[Object matching data]
============================================================
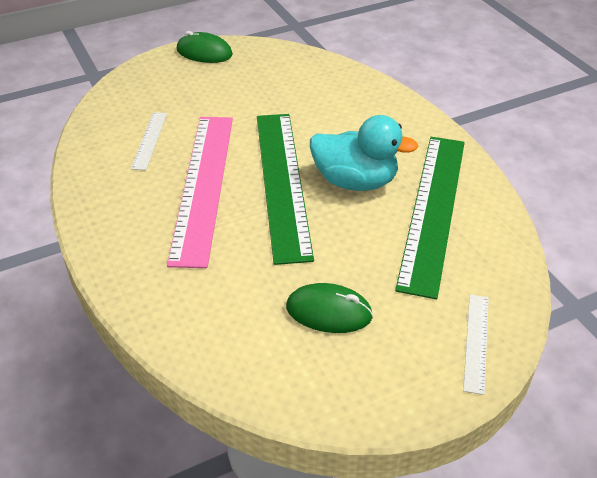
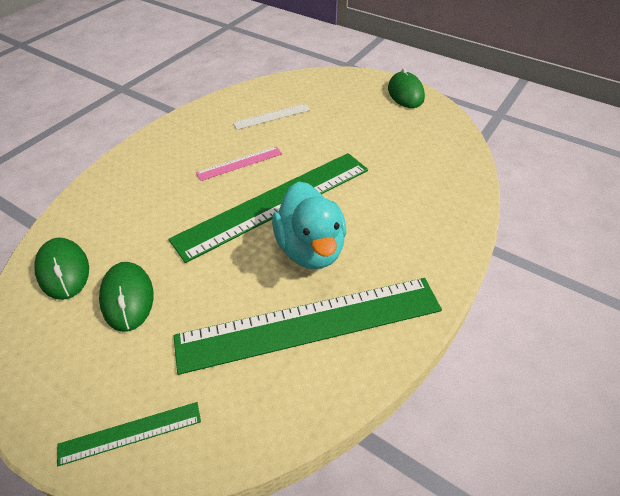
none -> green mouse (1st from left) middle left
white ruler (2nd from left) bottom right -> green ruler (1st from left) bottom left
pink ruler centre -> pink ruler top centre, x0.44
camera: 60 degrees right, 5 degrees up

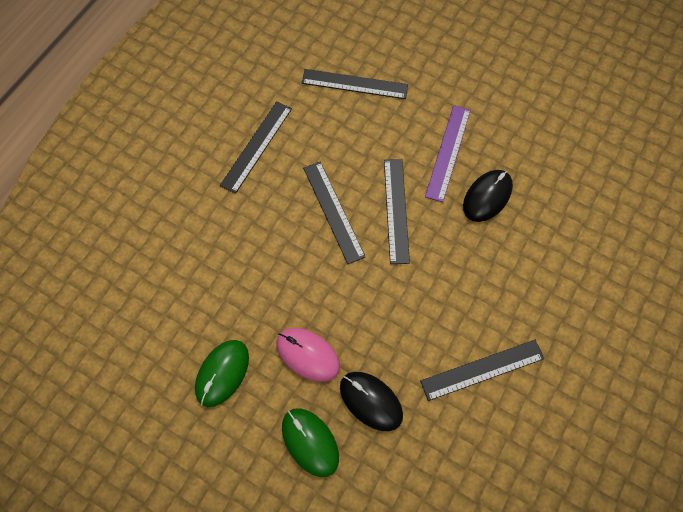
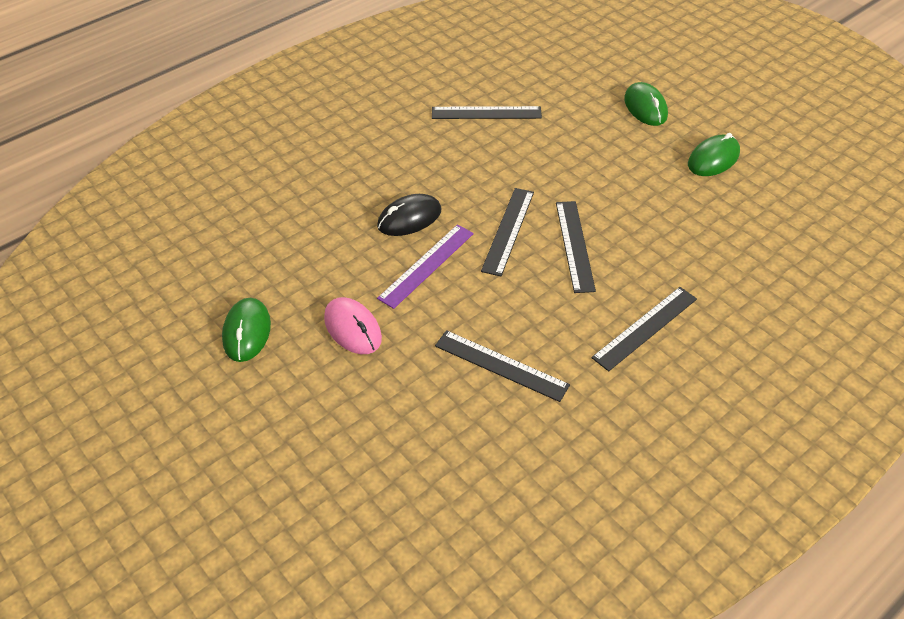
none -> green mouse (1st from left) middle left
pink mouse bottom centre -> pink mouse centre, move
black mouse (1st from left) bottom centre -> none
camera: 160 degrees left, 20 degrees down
============================================================
◆ **ABOUT THIS EXERCISE**: Look over the entries for "mouse", then copy every line that includes that string.

◆ **SOLVED PROBLEM**:
none -> green mouse (1st from left) middle left
none -> green mouse (1st from left) middle left
pink mouse bottom centre -> pink mouse centre, move
black mouse (1st from left) bottom centre -> none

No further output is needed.